-- BEGIN --

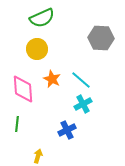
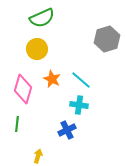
gray hexagon: moved 6 px right, 1 px down; rotated 20 degrees counterclockwise
pink diamond: rotated 20 degrees clockwise
cyan cross: moved 4 px left, 1 px down; rotated 36 degrees clockwise
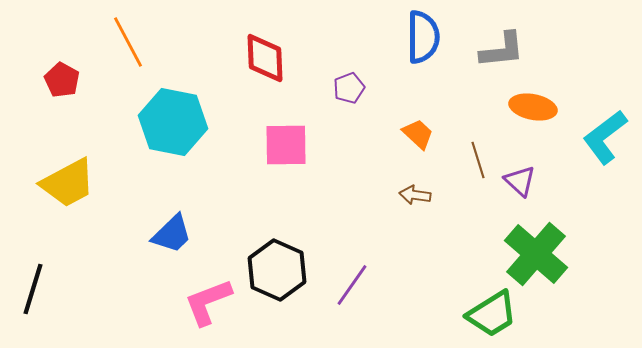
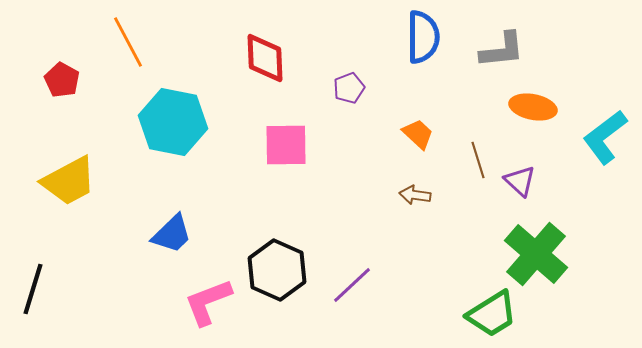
yellow trapezoid: moved 1 px right, 2 px up
purple line: rotated 12 degrees clockwise
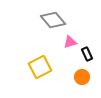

-- END --

Problem description:
Locate every line in the entries above that contains the word "moved" and copy each of those lines.

Task response:
gray hexagon: moved 6 px right, 1 px down; rotated 20 degrees counterclockwise
cyan cross: moved 4 px left, 1 px down; rotated 36 degrees clockwise
yellow trapezoid: moved 1 px right, 2 px up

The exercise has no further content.